_The problem_. Would you write out the entries that follow word for word, omitting any images?

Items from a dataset
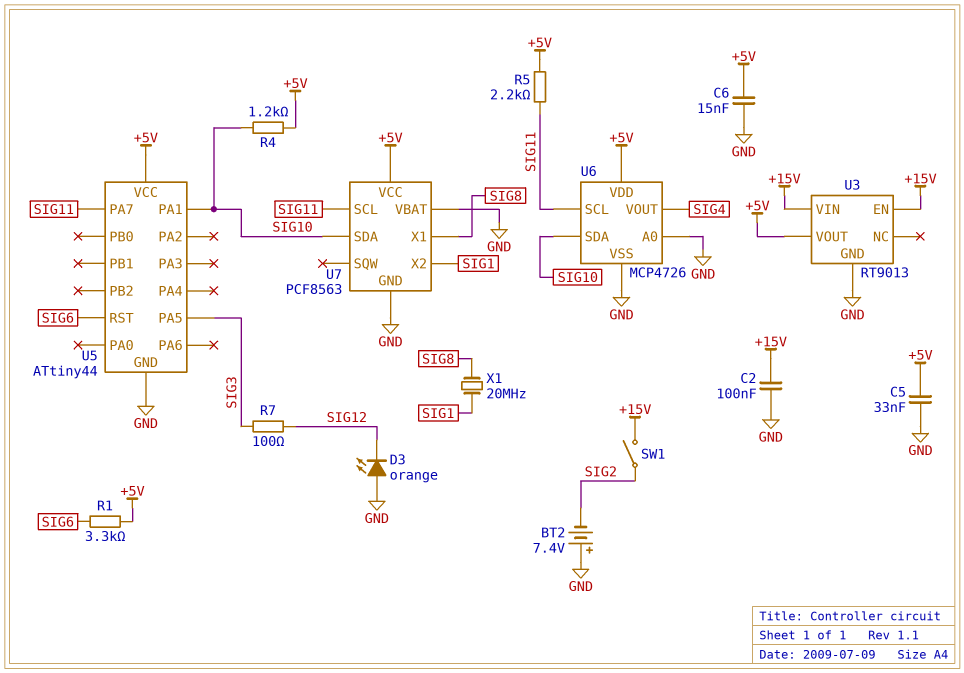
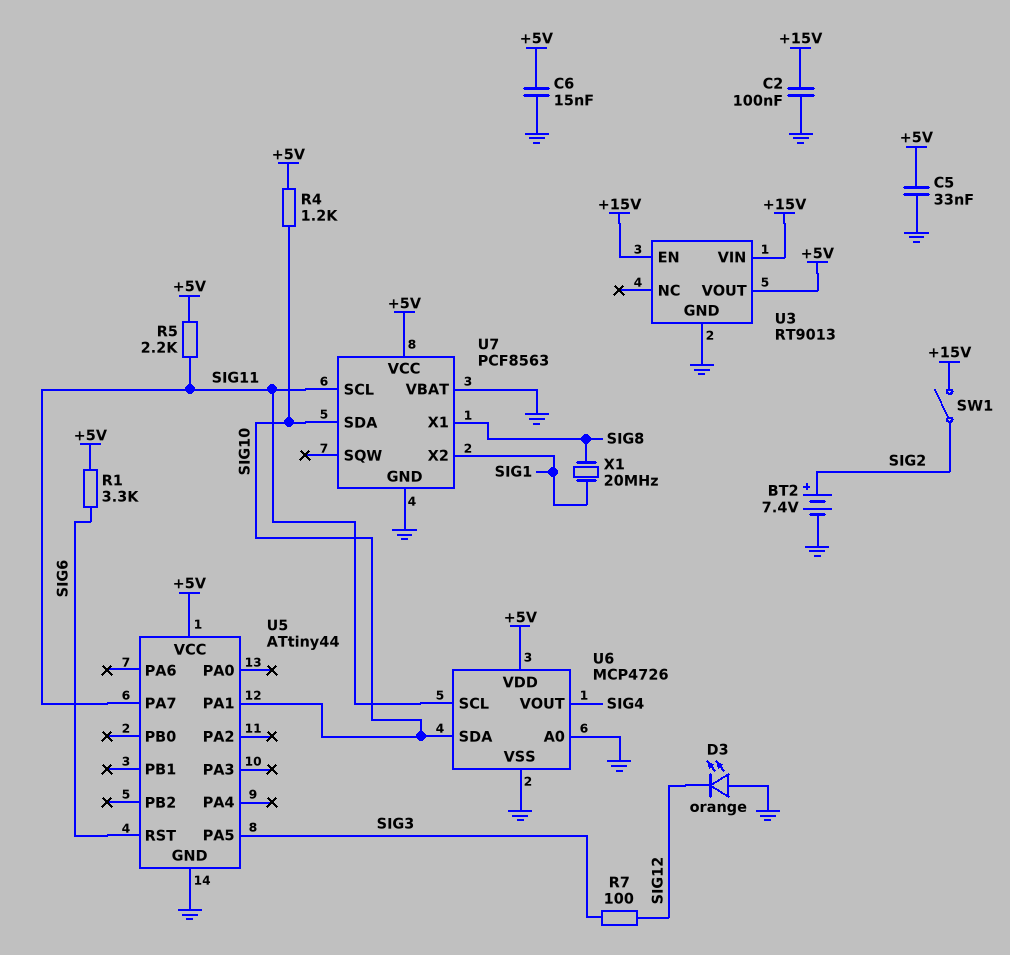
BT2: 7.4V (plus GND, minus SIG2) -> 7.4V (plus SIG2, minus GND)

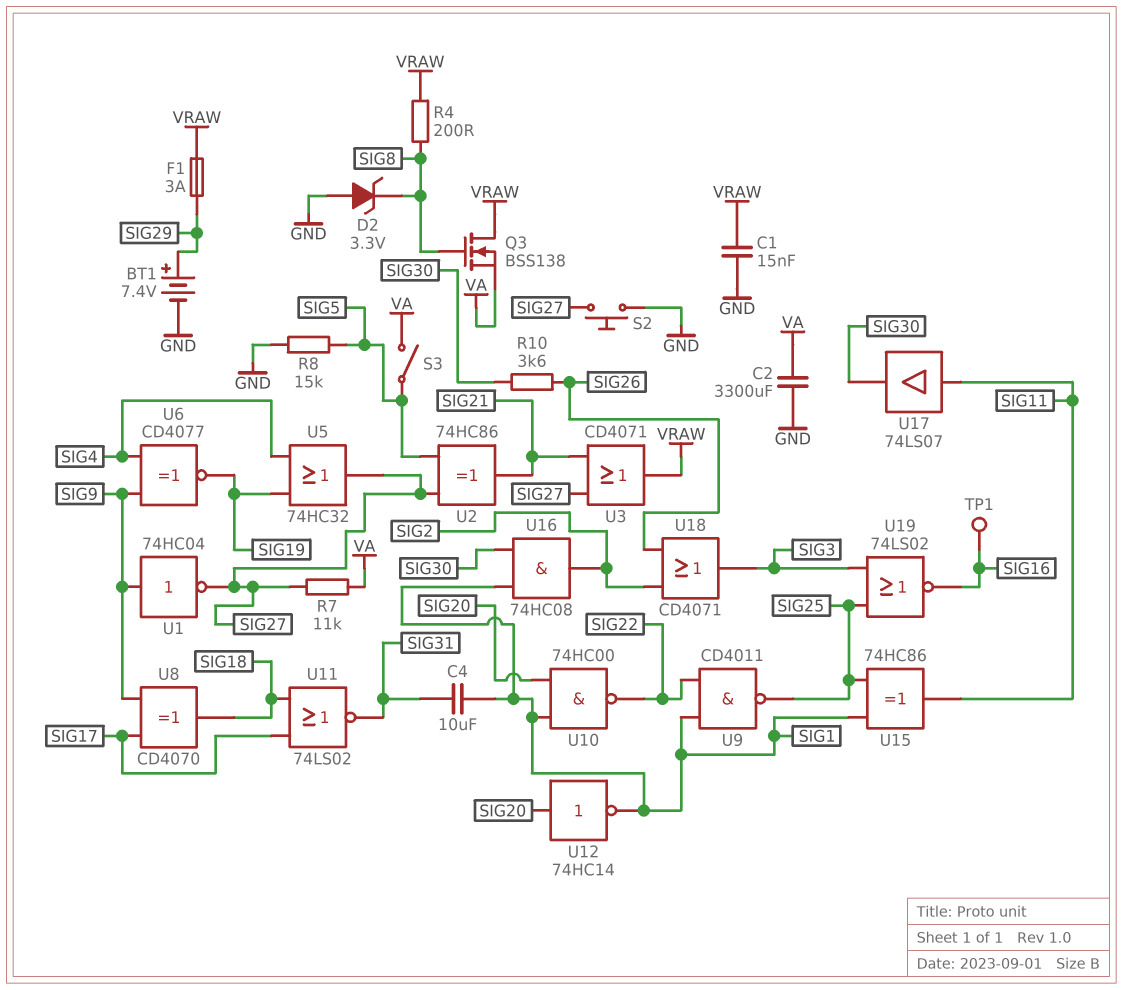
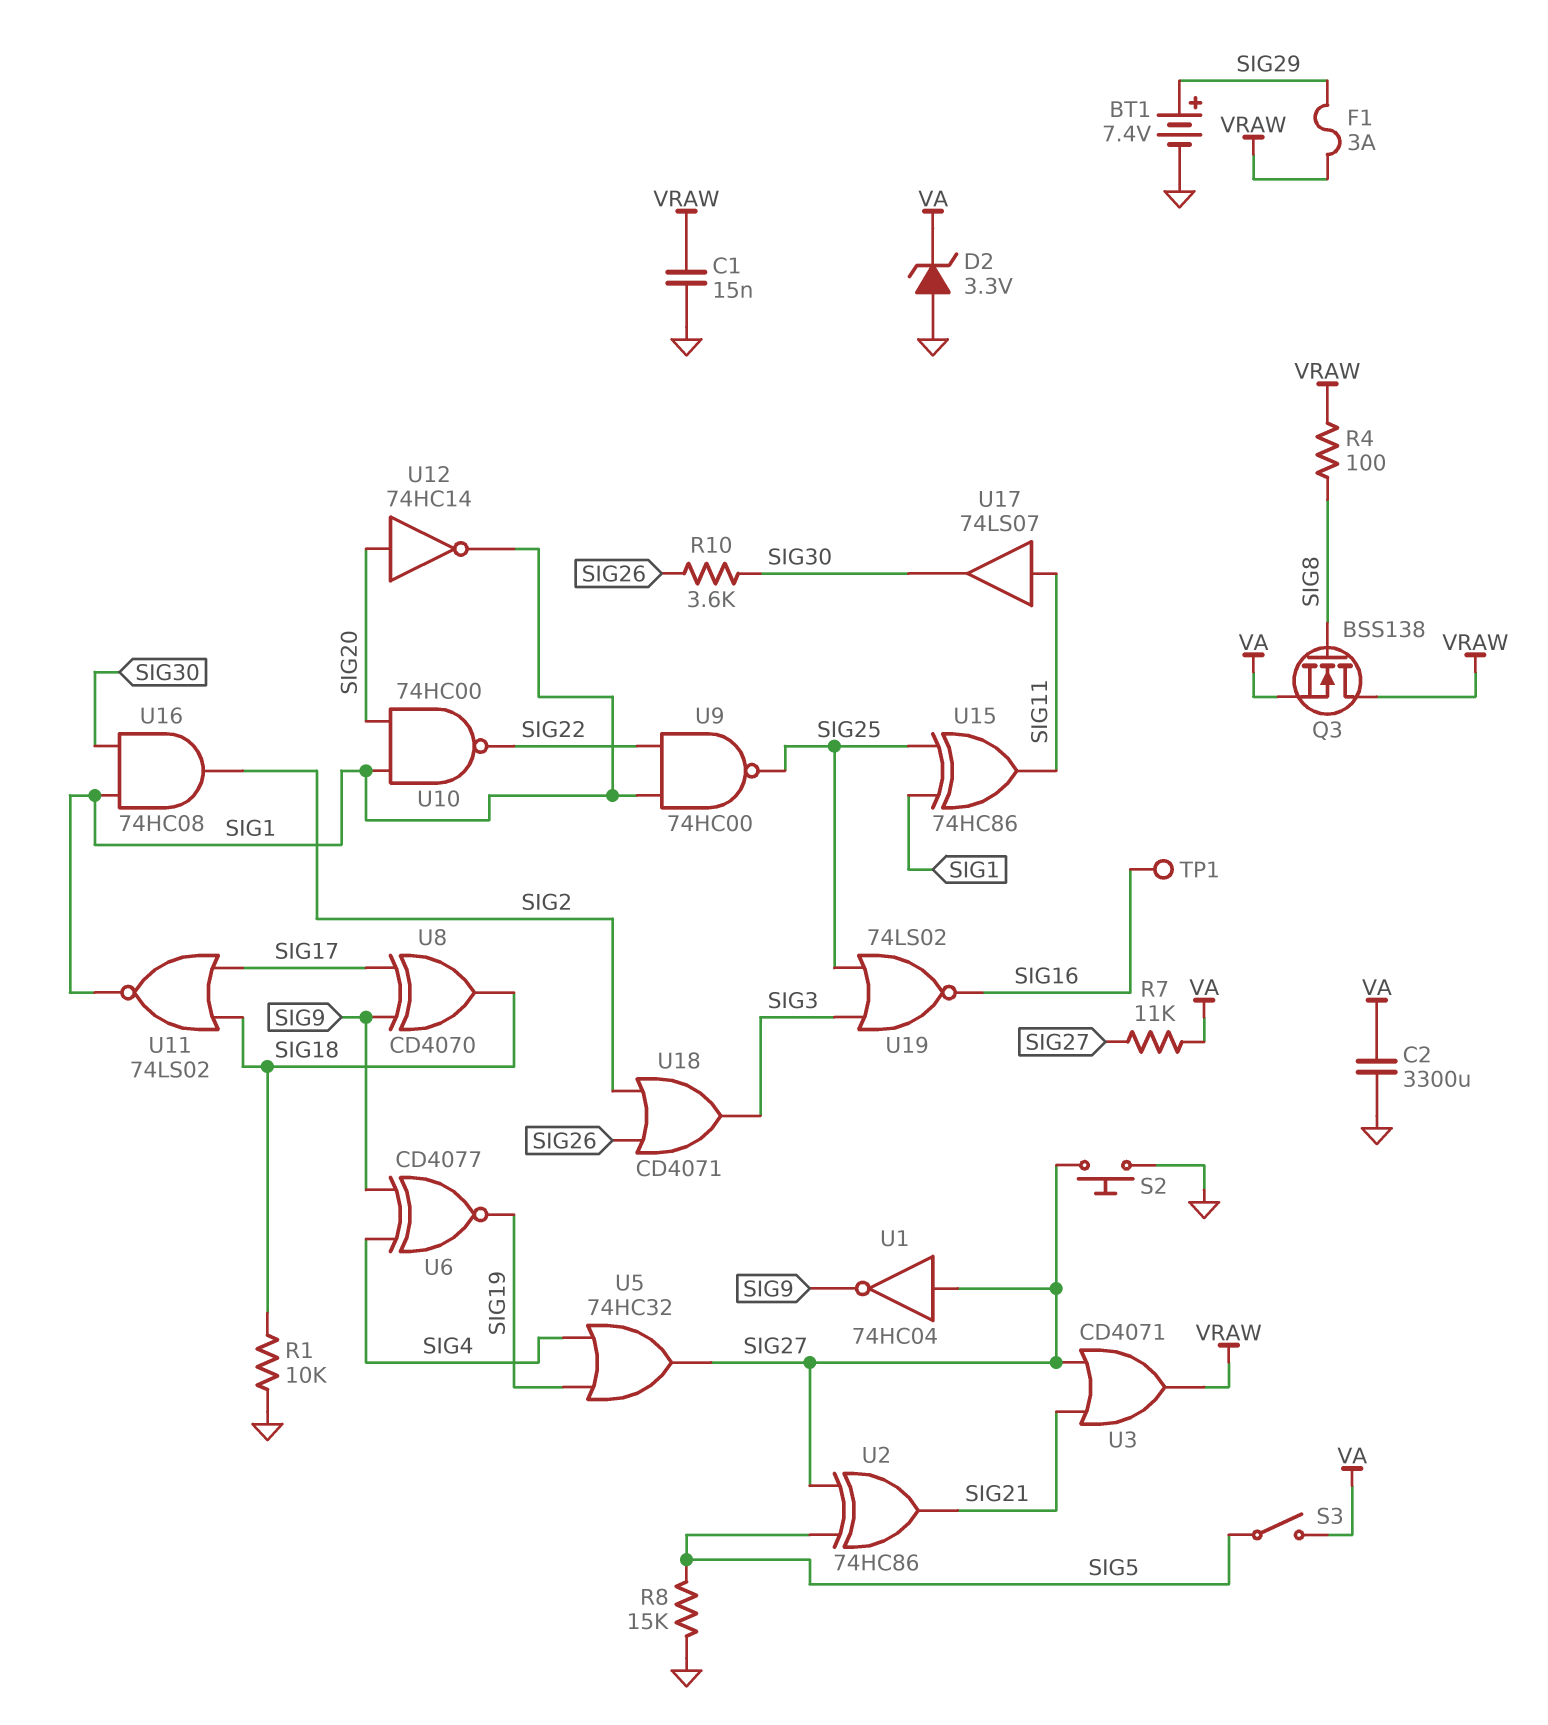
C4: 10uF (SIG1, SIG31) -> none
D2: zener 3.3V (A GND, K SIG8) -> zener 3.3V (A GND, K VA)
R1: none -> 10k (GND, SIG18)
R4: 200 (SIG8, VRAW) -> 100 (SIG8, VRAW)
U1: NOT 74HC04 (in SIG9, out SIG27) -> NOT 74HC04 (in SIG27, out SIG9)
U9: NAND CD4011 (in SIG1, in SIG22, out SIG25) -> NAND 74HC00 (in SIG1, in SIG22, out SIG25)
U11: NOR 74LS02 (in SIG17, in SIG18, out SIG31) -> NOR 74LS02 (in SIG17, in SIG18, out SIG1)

_Output of the exercise_.
BT2: 7.4V (plus GND, minus SIG2) -> 7.4V (plus SIG2, minus GND)

C4: 10uF (SIG1, SIG31) -> none
D2: zener 3.3V (A GND, K SIG8) -> zener 3.3V (A GND, K VA)
R1: none -> 10k (GND, SIG18)
R4: 200 (SIG8, VRAW) -> 100 (SIG8, VRAW)
U1: NOT 74HC04 (in SIG9, out SIG27) -> NOT 74HC04 (in SIG27, out SIG9)
U9: NAND CD4011 (in SIG1, in SIG22, out SIG25) -> NAND 74HC00 (in SIG1, in SIG22, out SIG25)
U11: NOR 74LS02 (in SIG17, in SIG18, out SIG31) -> NOR 74LS02 (in SIG17, in SIG18, out SIG1)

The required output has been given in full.